Exercise aim: The result should be a word-for-word retyping of the entries below, free of pictures.

(Coordinate change listings)
== Segment start ==
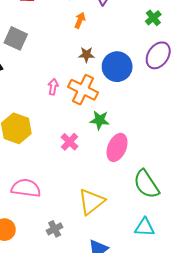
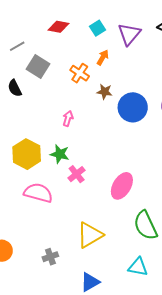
orange cross: (83, 90) -> (80, 73), moved, size x0.7
green star: (100, 120) -> (60, 154), moved
pink semicircle: (26, 188) -> (38, 193), moved

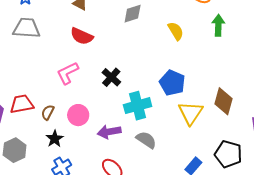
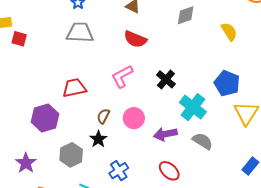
red trapezoid: (22, 104) -> (74, 88), moved
cyan cross: (138, 106) -> (193, 107), turned -36
black star: (55, 139) -> (98, 139), moved

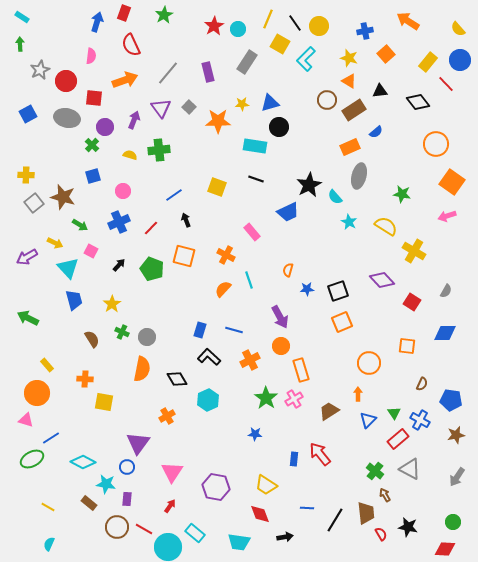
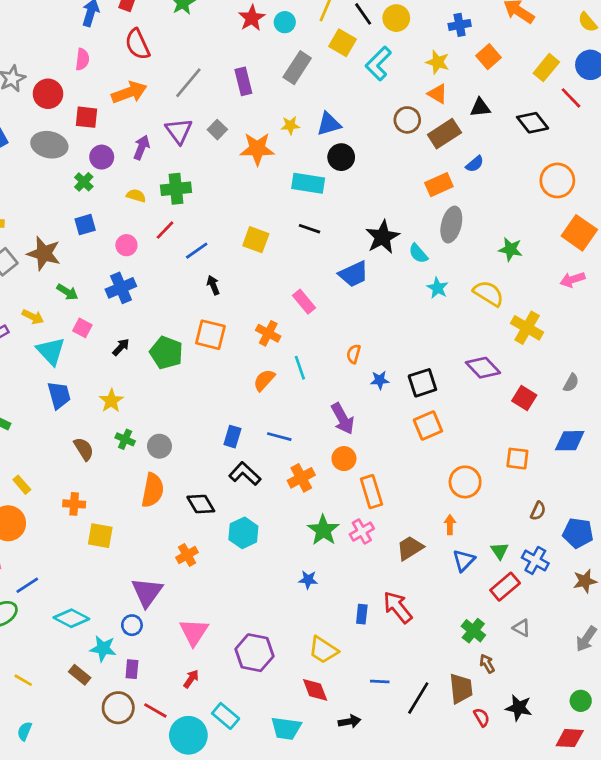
red line: (151, 228) -> (165, 230), moved
gray triangle: (410, 469) -> (522, 628), size x0.6

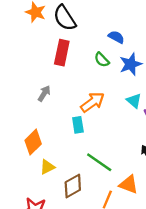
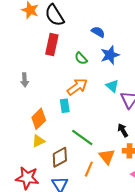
green semicircle: (102, 60) -> (81, 58), moved
gray arrow: (44, 93) -> (25, 80), moved, turned 144
orange diamond: (33, 142) -> (39, 119), moved
orange triangle: (129, 184) -> (107, 157), turned 30

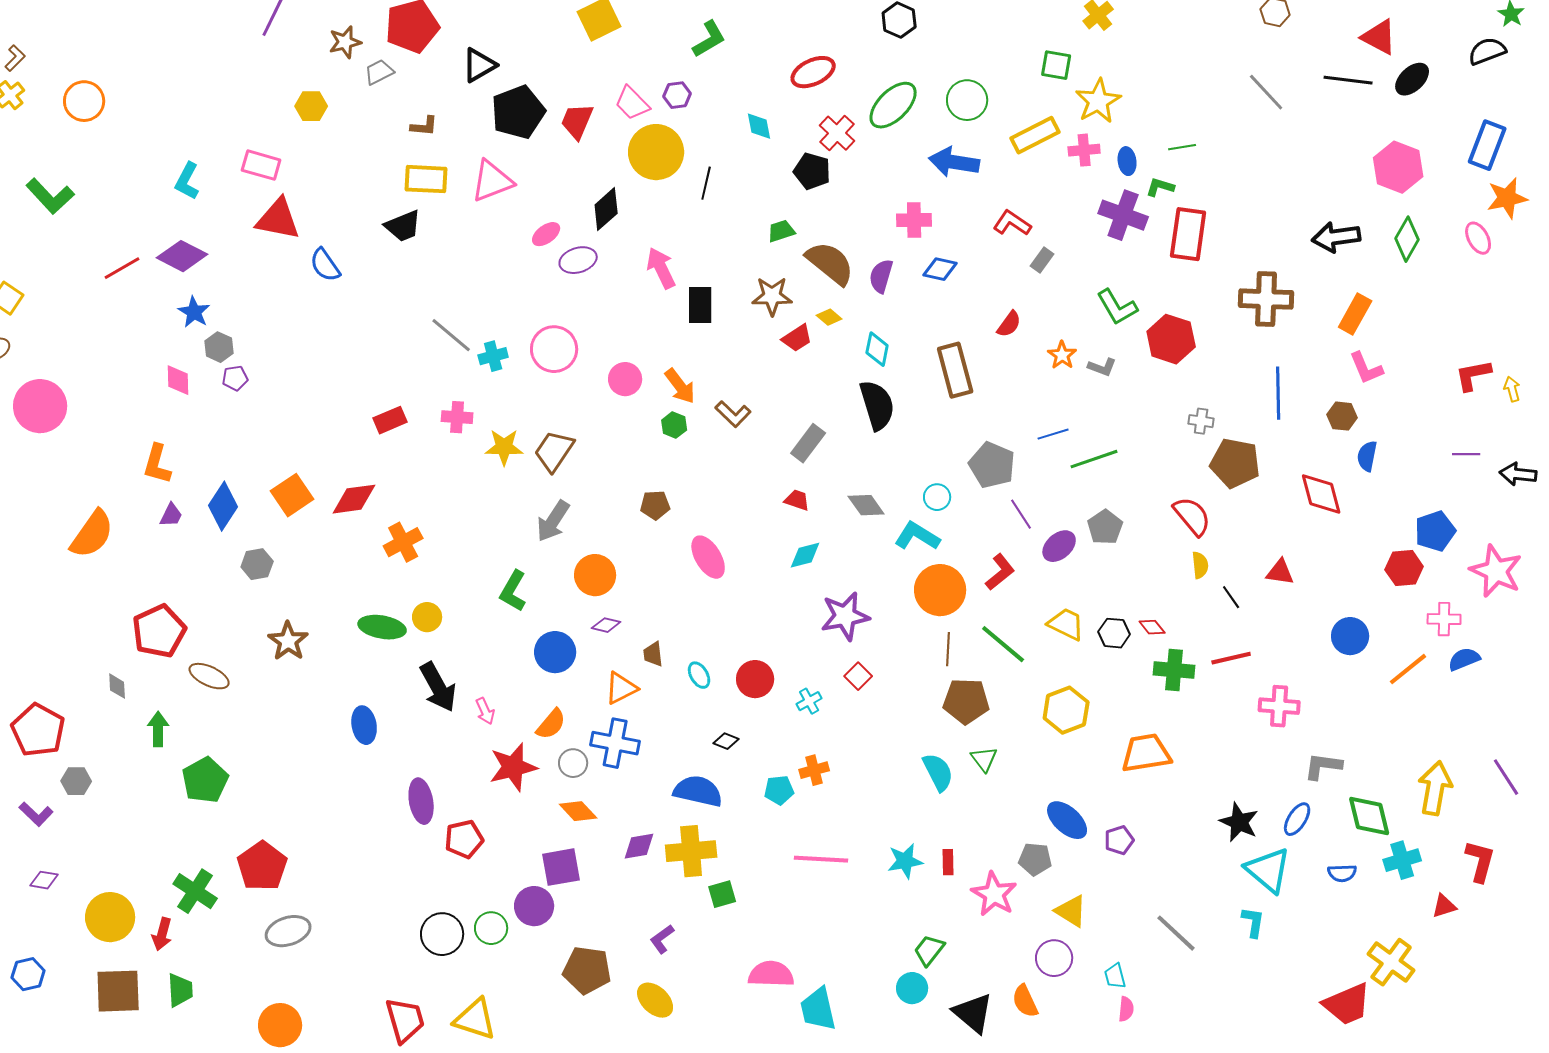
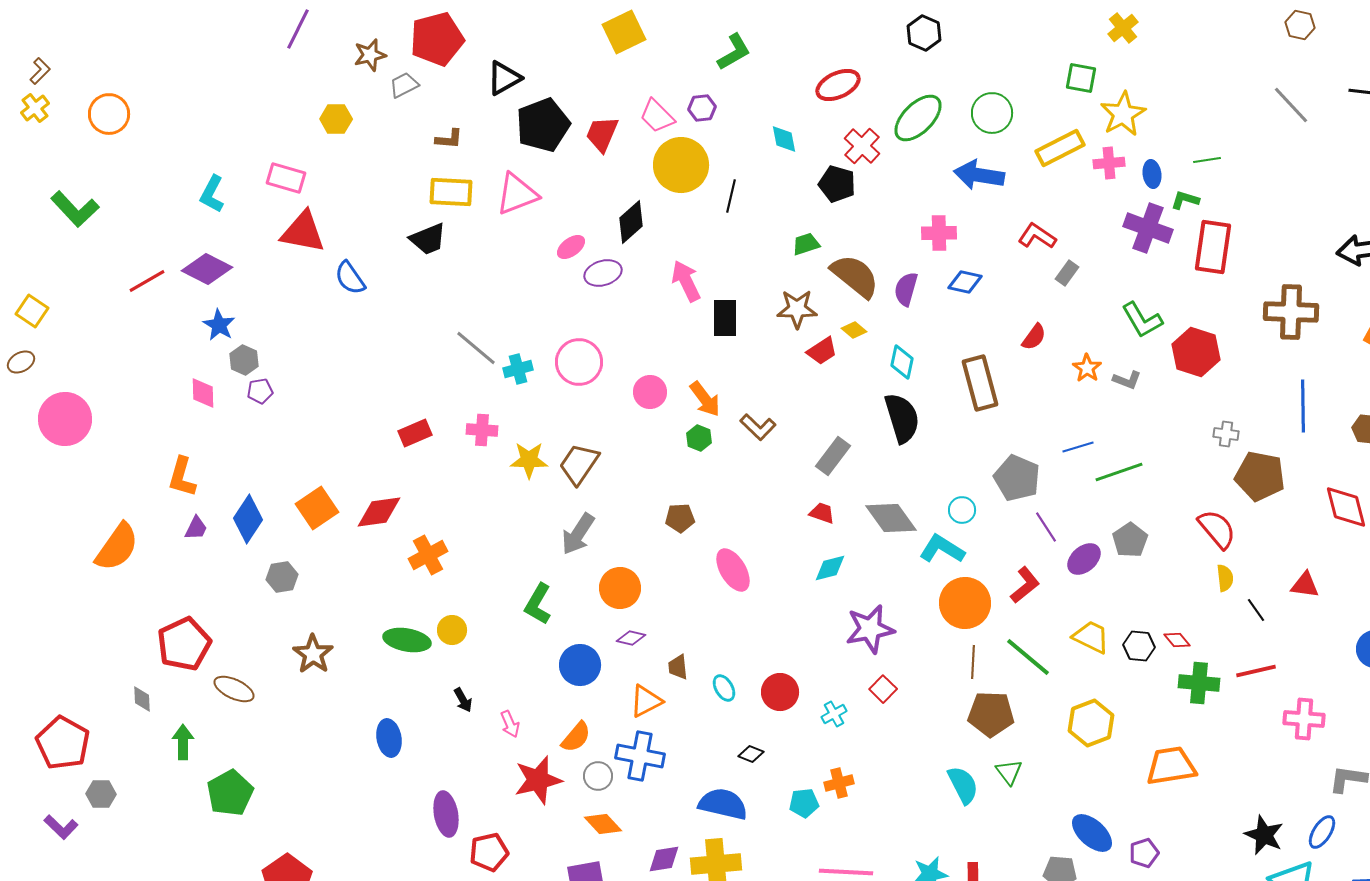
gray diamond: (866, 505) -> (891, 518), size x1.4
black arrow: (438, 687) -> (463, 700), size x0.5

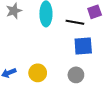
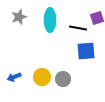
gray circle: (76, 75) -> (63, 79), moved

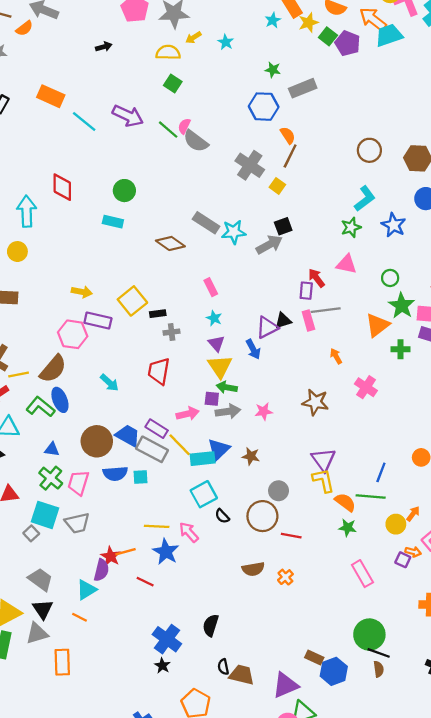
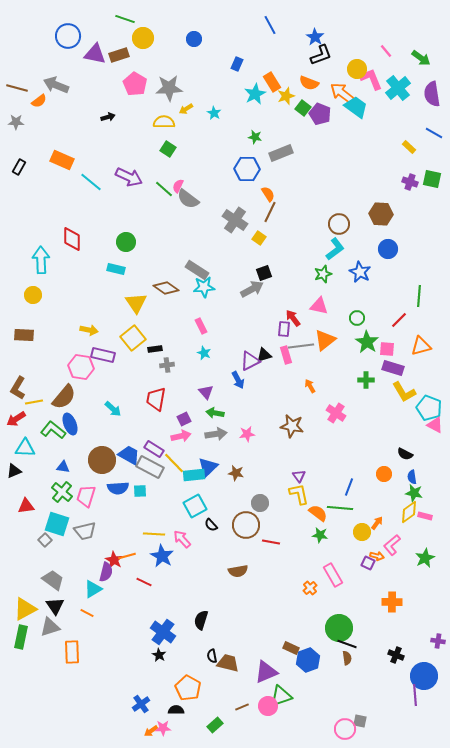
cyan star: (273, 20) -> (255, 94), size x1.5
cyan trapezoid: (389, 35) -> (356, 107), turned 55
brown circle: (369, 150) -> (339, 224), moved
cyan star: (234, 232) -> (204, 287), moved
orange triangle: (377, 325) -> (325, 340), moved
purple triangle: (216, 344) -> (206, 392), moved
yellow triangle: (220, 367) -> (136, 303), moved
purple square: (212, 399) -> (184, 419), moved, turned -32
purple triangle: (323, 460) -> (299, 476), size x0.6
orange cross: (285, 577) -> (310, 588), moved

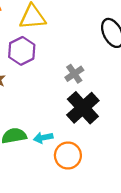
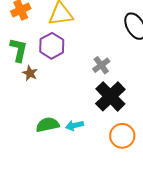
orange circle: (68, 155) -> (122, 136), moved

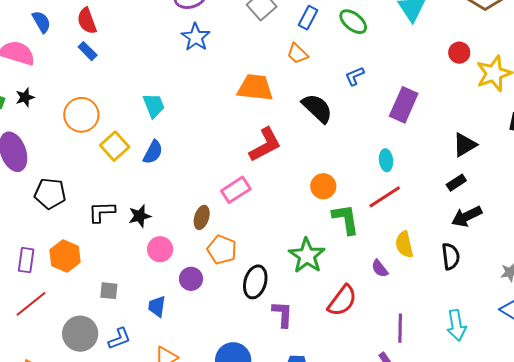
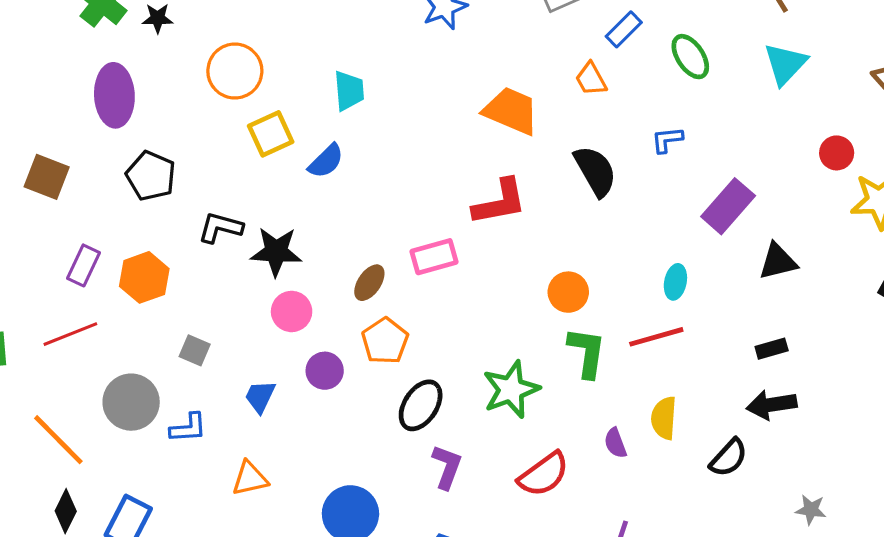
black triangle: (465, 145) -> (778, 261), moved
black star: (140, 216) -> (276, 252), size x1.4
black semicircle: (451, 256) -> (729, 458), turned 32

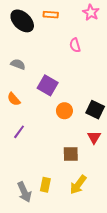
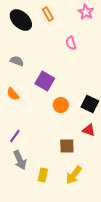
orange rectangle: (51, 15) -> (48, 14), turned 56
purple line: (19, 132) -> (15, 136), moved
red triangle: (94, 137) -> (89, 130), turned -40
gray arrow: (24, 192) -> (20, 160), moved

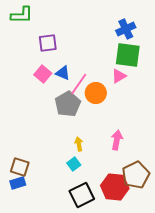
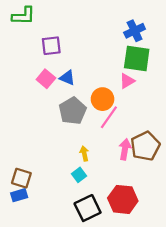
pink line: (79, 84) -> (109, 117), moved
brown pentagon: (136, 175) -> (145, 146), moved

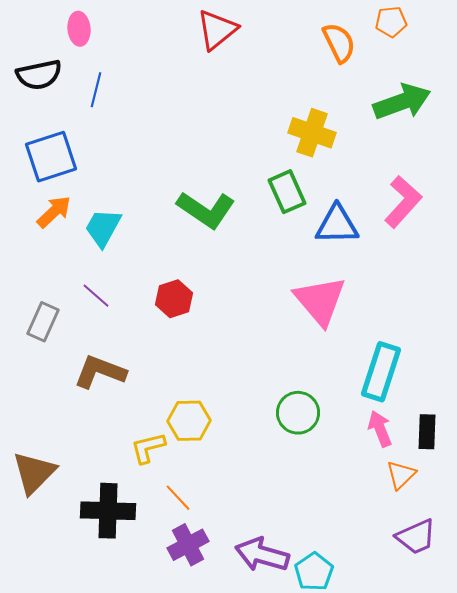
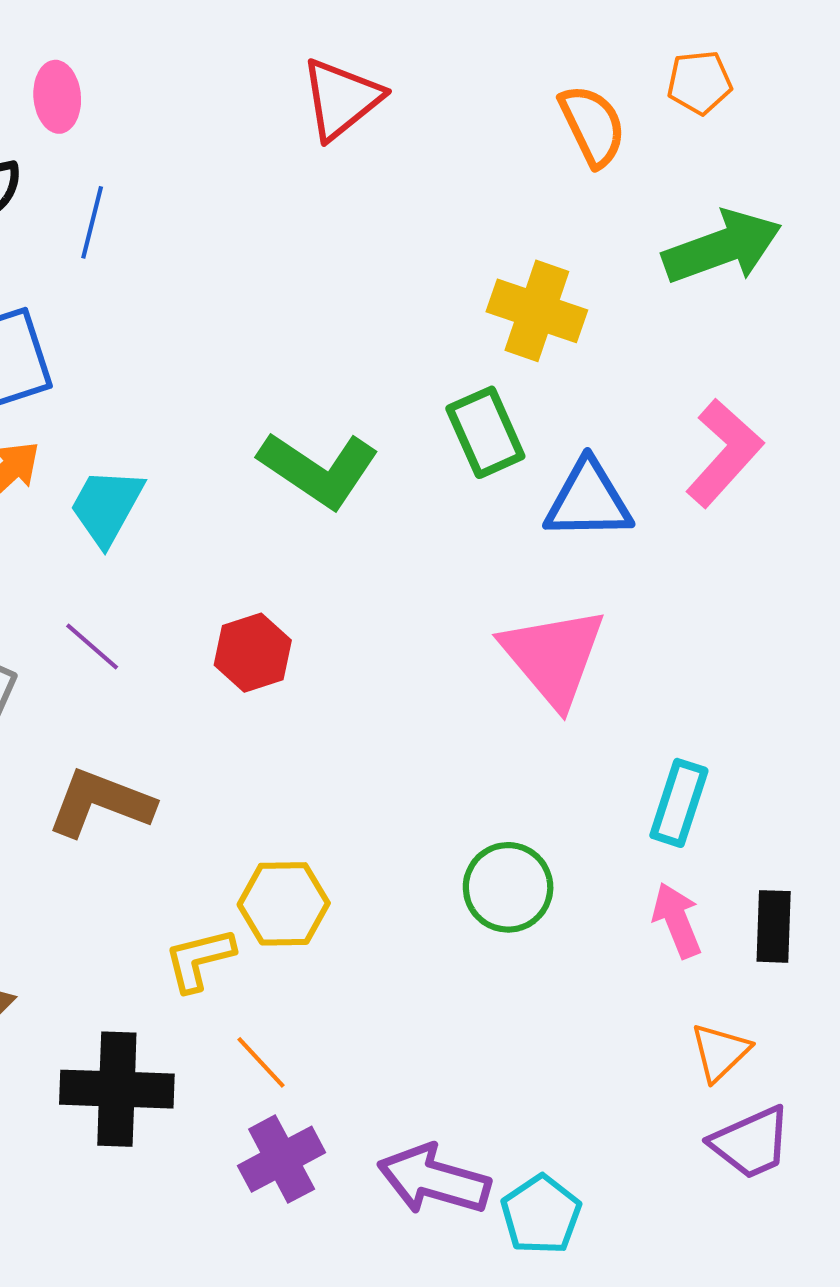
cyan rectangle: (381, 372) -> (679, 803), size x0.7
orange triangle: (401, 475) -> (720, 1052), moved

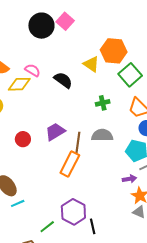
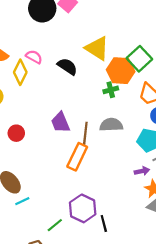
orange hexagon: (114, 51) -> (121, 71), moved
yellow triangle: (91, 64) -> (97, 48), size x1.4
yellow diamond: (19, 84) -> (20, 72), turned -60
purple trapezoid: (55, 132) -> (60, 122), turned -80
red circle: (23, 139) -> (16, 133), moved

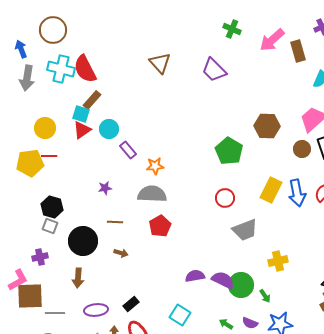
== Segment end ==
Result of this exercise:
orange cross: (83, 90) -> (80, 73), moved, size x0.7
green star: (100, 120) -> (60, 154), moved
pink semicircle: (26, 188) -> (38, 193), moved

red trapezoid: (22, 104) -> (74, 88), moved
cyan cross: (138, 106) -> (193, 107), turned -36
black star: (55, 139) -> (98, 139), moved

red line: (151, 228) -> (165, 230), moved
gray triangle: (410, 469) -> (522, 628), size x0.6

green semicircle: (102, 60) -> (81, 58), moved
gray arrow: (44, 93) -> (25, 80), moved, turned 144
orange diamond: (33, 142) -> (39, 119), moved
orange triangle: (129, 184) -> (107, 157), turned 30

gray diamond: (866, 505) -> (891, 518), size x1.4
black arrow: (438, 687) -> (463, 700), size x0.5

gray circle: (76, 75) -> (63, 79), moved

cyan star: (273, 20) -> (255, 94), size x1.5
cyan trapezoid: (389, 35) -> (356, 107), turned 55
brown circle: (369, 150) -> (339, 224), moved
cyan star: (234, 232) -> (204, 287), moved
orange triangle: (377, 325) -> (325, 340), moved
purple triangle: (216, 344) -> (206, 392), moved
yellow triangle: (220, 367) -> (136, 303), moved
purple square: (212, 399) -> (184, 419), moved, turned -32
purple triangle: (323, 460) -> (299, 476), size x0.6
orange cross: (285, 577) -> (310, 588), moved

orange circle: (68, 155) -> (122, 136), moved

black triangle: (465, 145) -> (778, 261), moved
black star: (140, 216) -> (276, 252), size x1.4
black semicircle: (451, 256) -> (729, 458), turned 32

orange rectangle: (51, 15) -> (48, 14), turned 56
purple line: (19, 132) -> (15, 136), moved
red triangle: (94, 137) -> (89, 130), turned -40
gray arrow: (24, 192) -> (20, 160), moved

pink line: (79, 84) -> (109, 117), moved
brown pentagon: (136, 175) -> (145, 146), moved

cyan rectangle: (381, 372) -> (679, 803), size x0.7
orange triangle: (401, 475) -> (720, 1052), moved

orange hexagon: (114, 51) -> (121, 71), moved
yellow triangle: (91, 64) -> (97, 48), size x1.4
yellow diamond: (19, 84) -> (20, 72), turned -60
purple trapezoid: (55, 132) -> (60, 122), turned -80
red circle: (23, 139) -> (16, 133), moved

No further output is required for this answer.